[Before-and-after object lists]
···

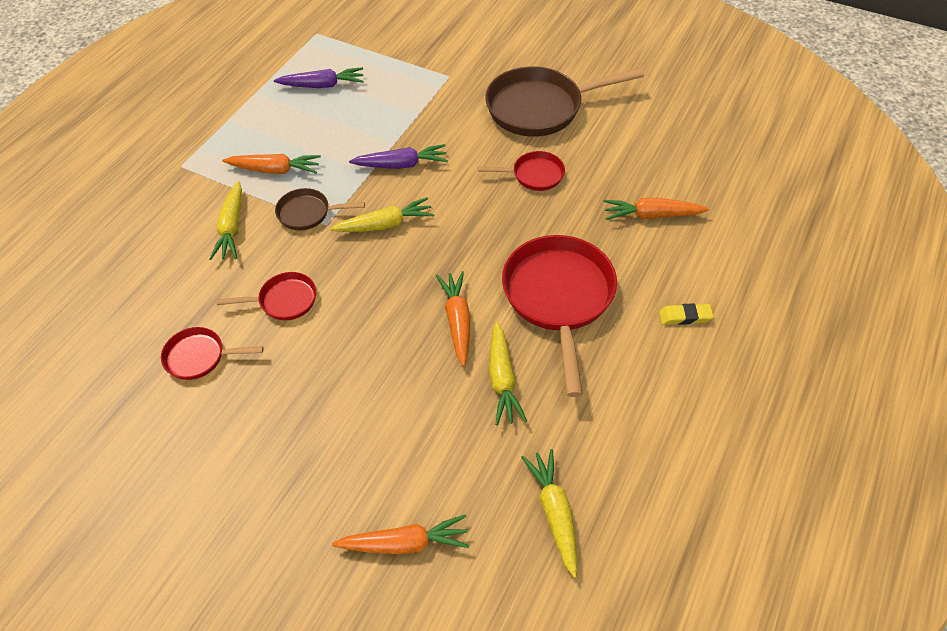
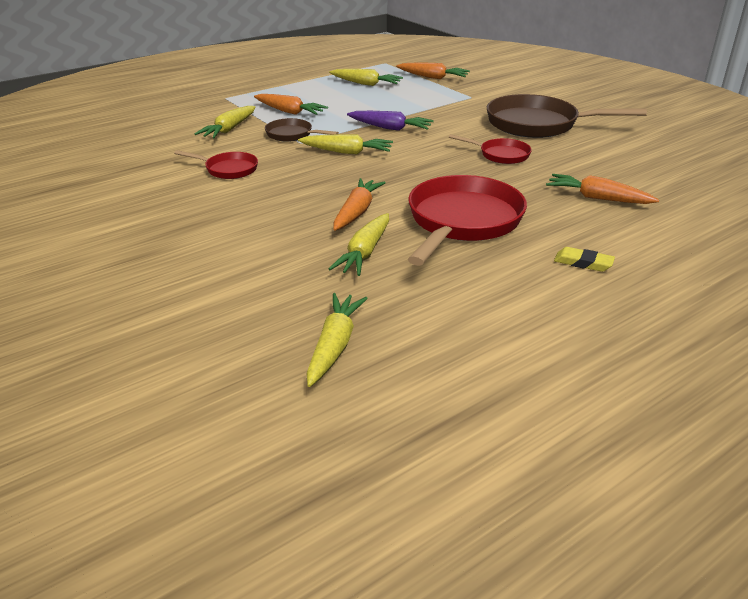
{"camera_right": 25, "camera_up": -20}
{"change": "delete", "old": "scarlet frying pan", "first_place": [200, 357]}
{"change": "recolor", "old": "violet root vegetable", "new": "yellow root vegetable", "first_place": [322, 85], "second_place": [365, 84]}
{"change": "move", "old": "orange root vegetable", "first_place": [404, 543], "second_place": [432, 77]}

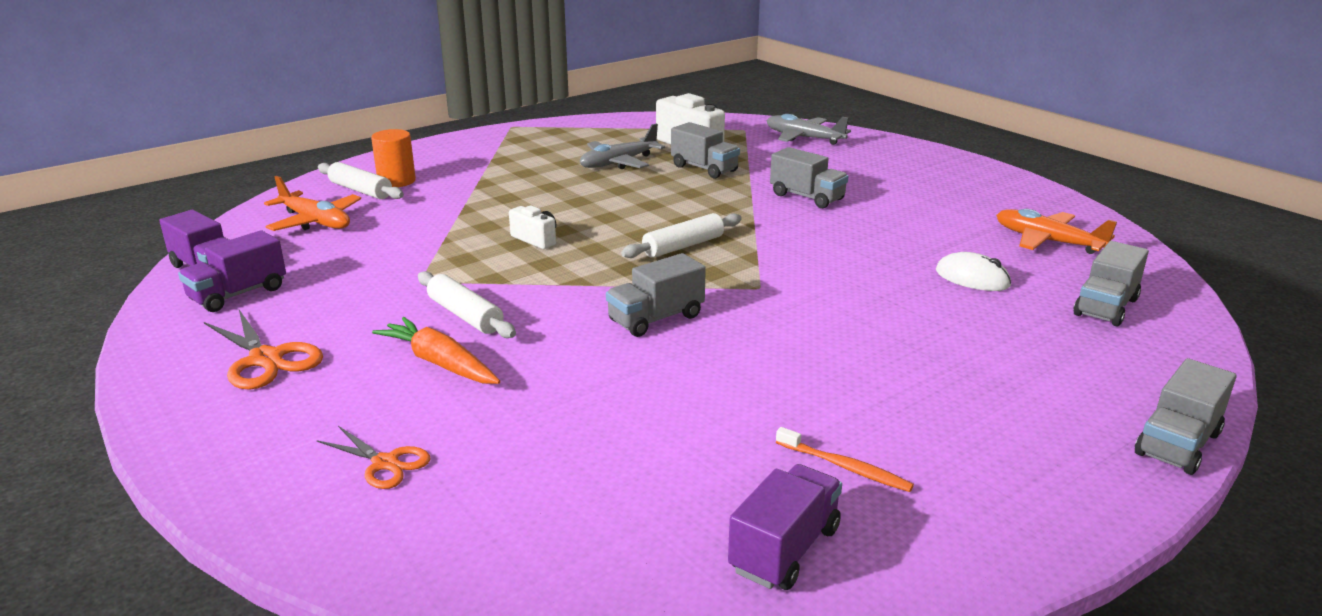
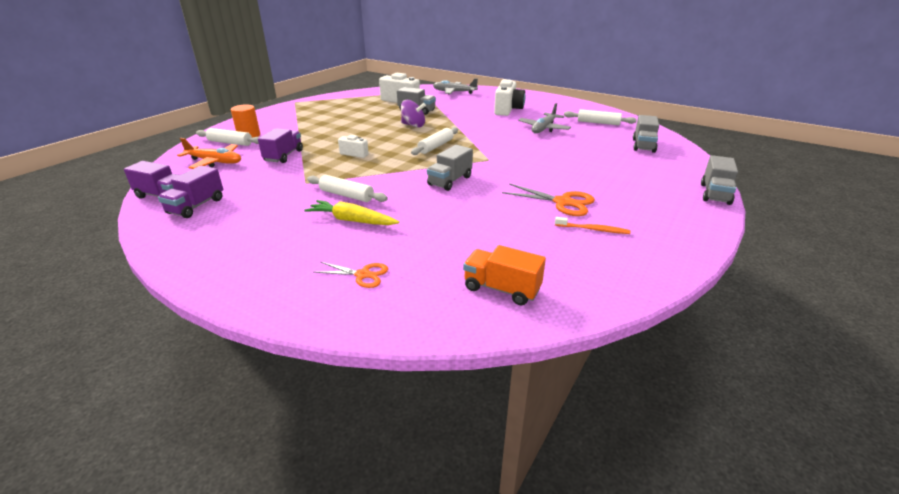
{"camera_right": -20, "camera_up": 5}
{"change": "move", "old": "orange scissors", "first_place": [266, 359], "second_place": [562, 202]}
{"change": "recolor", "old": "orange root vegetable", "new": "yellow root vegetable", "first_place": [440, 363], "second_place": [352, 220]}
{"change": "move", "old": "grey aeroplane", "first_place": [618, 163], "second_place": [543, 129]}
{"change": "move", "old": "violet truck", "first_place": [784, 549], "second_place": [284, 156]}
{"change": "delete", "old": "grey truck", "first_place": [807, 197]}
{"change": "delete", "old": "snow-white PC mouse", "first_place": [972, 278]}
{"change": "replace", "old": "orange aeroplane", "new": "snow-white pastry roller", "first_place": [1047, 241], "second_place": [598, 123]}
{"change": "insert", "new": "violet whirligig", "second_place": [413, 125]}
{"change": "insert", "new": "orange truck", "second_place": [501, 289]}
{"change": "insert", "new": "snow-white camera", "second_place": [507, 110]}

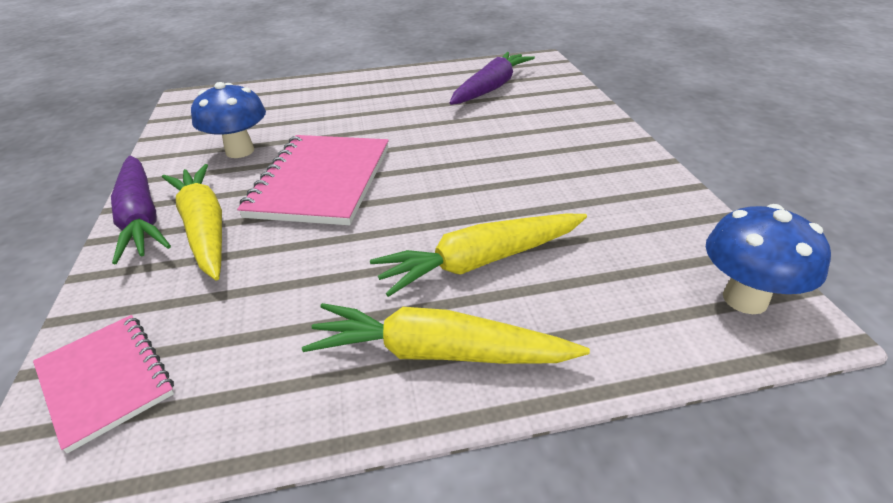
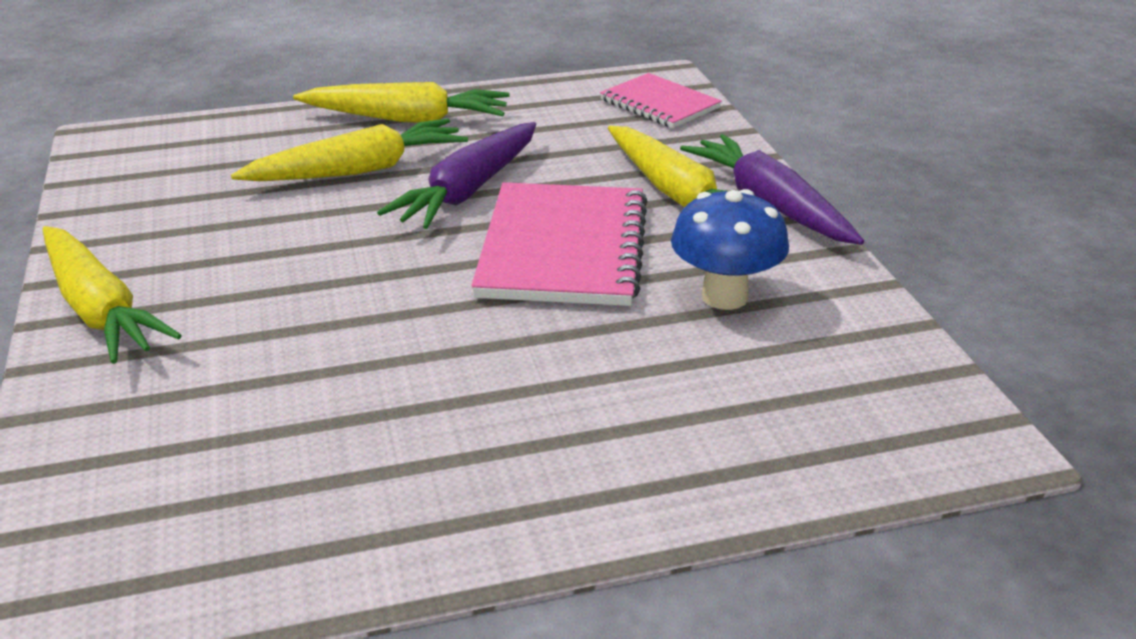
{"camera_right": 175, "camera_up": -5}
{"change": "move", "old": "violet root vegetable", "first_place": [491, 88], "second_place": [468, 191]}
{"change": "delete", "old": "royal blue fungus", "first_place": [745, 299]}
{"change": "insert", "new": "yellow root vegetable", "second_place": [100, 310]}

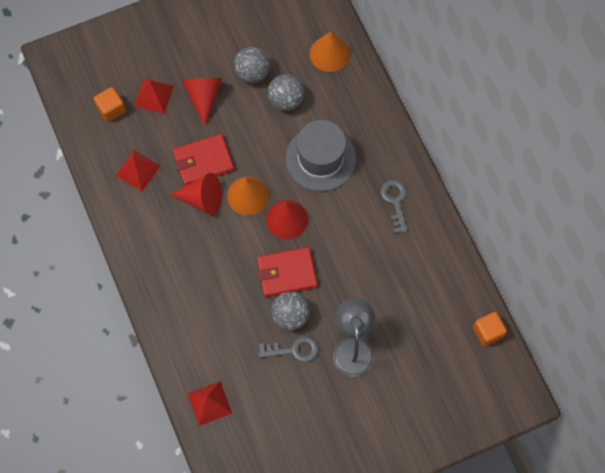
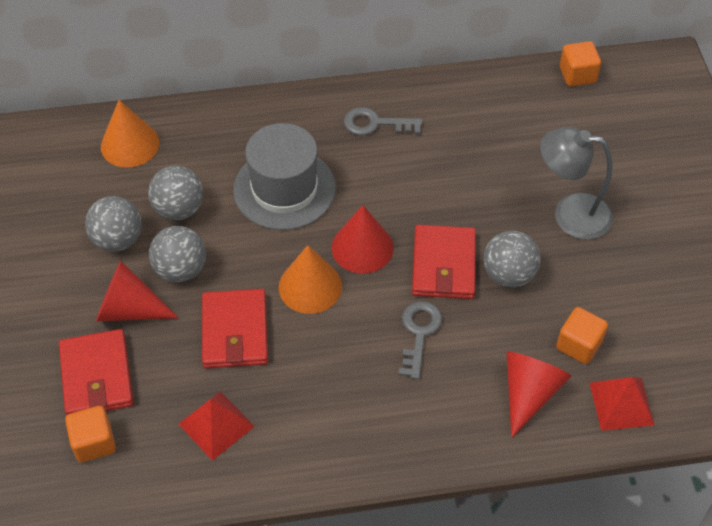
{"camera_right": -75, "camera_up": -15}
{"change": "replace", "old": "scarlet pyramid", "new": "scarlet billfold", "first_place": [153, 95], "second_place": [97, 376]}
{"change": "move", "old": "scarlet cone", "first_place": [202, 199], "second_place": [529, 393]}
{"change": "move", "old": "grey key", "first_place": [293, 350], "second_place": [419, 333]}
{"change": "insert", "new": "grey ball", "second_place": [181, 269]}
{"change": "insert", "new": "orange solid cube", "second_place": [578, 345]}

···

- WORK TASK -
Lines of the data above that include the string "vegetable" must each be copied.

- ANSWER SECTION -
{"change": "recolor", "old": "violet root vegetable", "new": "yellow root vegetable", "first_place": [322, 85], "second_place": [365, 84]}
{"change": "move", "old": "orange root vegetable", "first_place": [404, 543], "second_place": [432, 77]}
{"change": "recolor", "old": "orange root vegetable", "new": "yellow root vegetable", "first_place": [440, 363], "second_place": [352, 220]}
{"change": "move", "old": "violet root vegetable", "first_place": [491, 88], "second_place": [468, 191]}
{"change": "insert", "new": "yellow root vegetable", "second_place": [100, 310]}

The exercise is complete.